**DATA TO PROCESS:**
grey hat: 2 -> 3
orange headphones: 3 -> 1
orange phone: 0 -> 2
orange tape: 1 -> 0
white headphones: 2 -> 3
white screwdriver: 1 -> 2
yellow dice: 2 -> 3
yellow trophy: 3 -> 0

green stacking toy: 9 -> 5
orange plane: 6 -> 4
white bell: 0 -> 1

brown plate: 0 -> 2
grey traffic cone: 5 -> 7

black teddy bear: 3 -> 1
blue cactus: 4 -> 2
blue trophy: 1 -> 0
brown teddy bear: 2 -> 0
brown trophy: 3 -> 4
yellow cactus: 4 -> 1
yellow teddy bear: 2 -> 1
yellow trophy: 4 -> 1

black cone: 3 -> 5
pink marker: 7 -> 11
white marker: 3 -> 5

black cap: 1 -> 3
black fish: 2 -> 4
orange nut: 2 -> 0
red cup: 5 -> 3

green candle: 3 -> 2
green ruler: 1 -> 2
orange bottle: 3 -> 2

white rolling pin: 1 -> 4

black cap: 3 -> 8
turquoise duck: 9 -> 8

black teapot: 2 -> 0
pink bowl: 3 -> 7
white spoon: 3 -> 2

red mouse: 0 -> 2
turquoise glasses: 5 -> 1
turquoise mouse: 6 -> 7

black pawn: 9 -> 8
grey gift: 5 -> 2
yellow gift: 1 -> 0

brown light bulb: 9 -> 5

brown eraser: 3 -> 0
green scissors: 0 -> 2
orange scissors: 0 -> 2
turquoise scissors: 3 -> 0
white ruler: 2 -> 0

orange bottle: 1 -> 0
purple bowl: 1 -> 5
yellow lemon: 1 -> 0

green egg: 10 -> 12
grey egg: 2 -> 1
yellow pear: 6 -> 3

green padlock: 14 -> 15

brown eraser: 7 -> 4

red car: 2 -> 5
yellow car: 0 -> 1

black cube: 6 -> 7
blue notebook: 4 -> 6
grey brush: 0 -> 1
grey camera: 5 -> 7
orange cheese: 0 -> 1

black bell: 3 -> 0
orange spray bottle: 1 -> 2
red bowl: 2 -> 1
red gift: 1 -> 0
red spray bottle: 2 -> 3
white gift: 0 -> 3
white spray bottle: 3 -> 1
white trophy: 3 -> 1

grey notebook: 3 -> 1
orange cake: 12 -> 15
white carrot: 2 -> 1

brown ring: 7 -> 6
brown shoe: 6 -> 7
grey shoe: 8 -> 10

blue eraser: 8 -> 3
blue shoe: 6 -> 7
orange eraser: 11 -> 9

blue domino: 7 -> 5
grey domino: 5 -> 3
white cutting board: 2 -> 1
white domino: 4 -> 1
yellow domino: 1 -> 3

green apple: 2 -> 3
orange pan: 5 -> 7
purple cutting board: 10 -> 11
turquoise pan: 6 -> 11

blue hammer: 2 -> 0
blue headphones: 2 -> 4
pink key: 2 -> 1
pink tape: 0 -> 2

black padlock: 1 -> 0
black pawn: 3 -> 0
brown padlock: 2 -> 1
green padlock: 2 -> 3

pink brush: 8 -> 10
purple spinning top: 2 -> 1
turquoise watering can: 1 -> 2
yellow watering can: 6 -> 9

**TASK DETAILS:**
In the listing above, find the line with "brown ring: 7 -> 6" and the line with "orange pan: 5 -> 7", then reproduce both and every line between them exactly.

**EXERCISE SOLUTION:**
brown ring: 7 -> 6
brown shoe: 6 -> 7
grey shoe: 8 -> 10

blue eraser: 8 -> 3
blue shoe: 6 -> 7
orange eraser: 11 -> 9

blue domino: 7 -> 5
grey domino: 5 -> 3
white cutting board: 2 -> 1
white domino: 4 -> 1
yellow domino: 1 -> 3

green apple: 2 -> 3
orange pan: 5 -> 7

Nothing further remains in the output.